| ASSIGNMENT |
Say how many lines of the data contain "purple", and nothing more.

Saved entries
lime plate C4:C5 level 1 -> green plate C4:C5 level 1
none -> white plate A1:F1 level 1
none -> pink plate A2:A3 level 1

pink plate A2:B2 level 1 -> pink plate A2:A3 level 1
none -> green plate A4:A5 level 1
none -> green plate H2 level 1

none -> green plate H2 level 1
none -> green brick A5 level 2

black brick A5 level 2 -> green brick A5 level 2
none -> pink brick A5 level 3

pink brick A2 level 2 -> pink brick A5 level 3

* * *

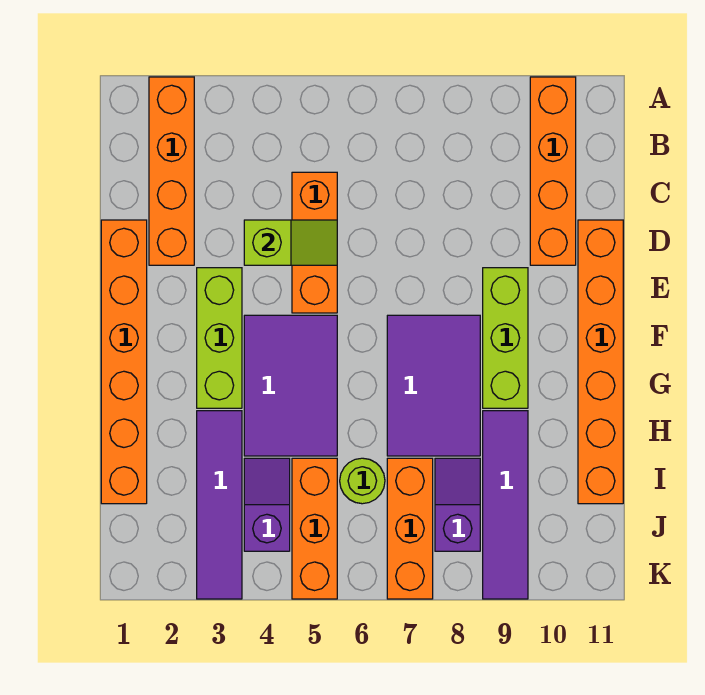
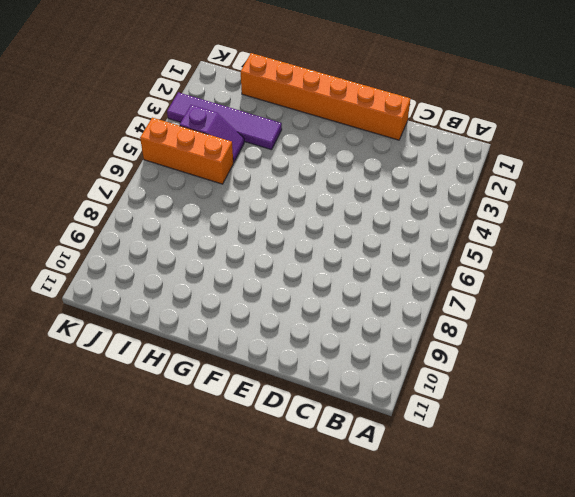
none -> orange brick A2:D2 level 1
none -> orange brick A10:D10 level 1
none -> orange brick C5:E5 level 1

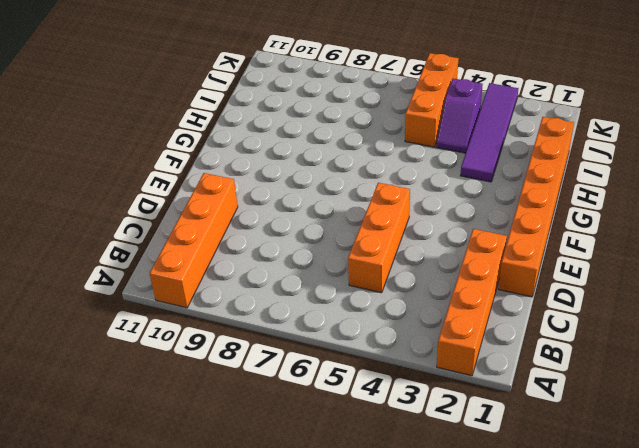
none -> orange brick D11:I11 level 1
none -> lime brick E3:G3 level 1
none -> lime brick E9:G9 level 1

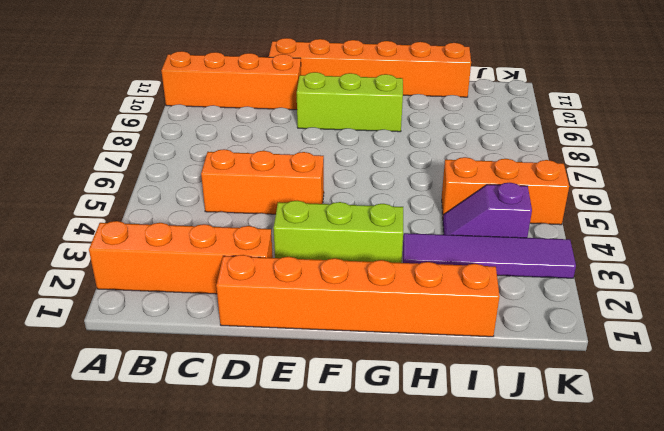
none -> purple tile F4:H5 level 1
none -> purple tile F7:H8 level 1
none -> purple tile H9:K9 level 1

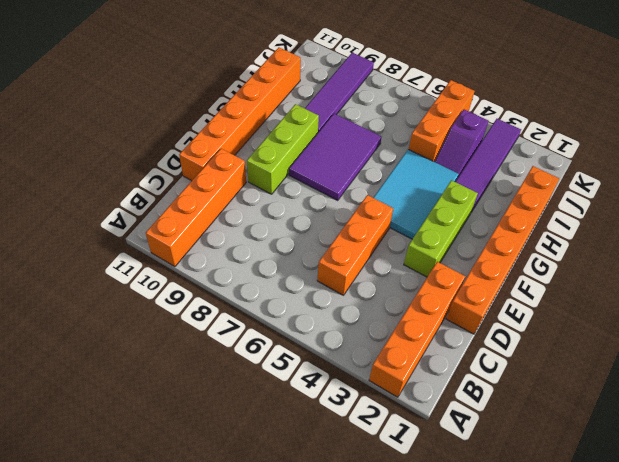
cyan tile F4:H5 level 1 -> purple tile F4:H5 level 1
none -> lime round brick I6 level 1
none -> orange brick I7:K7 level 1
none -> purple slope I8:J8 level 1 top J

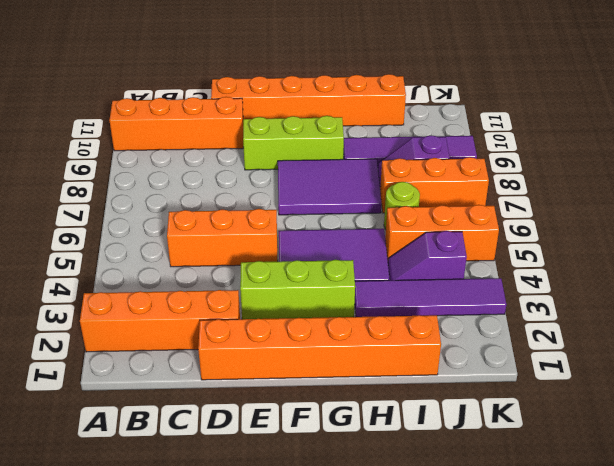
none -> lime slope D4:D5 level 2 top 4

| TASK OUTPUT |
5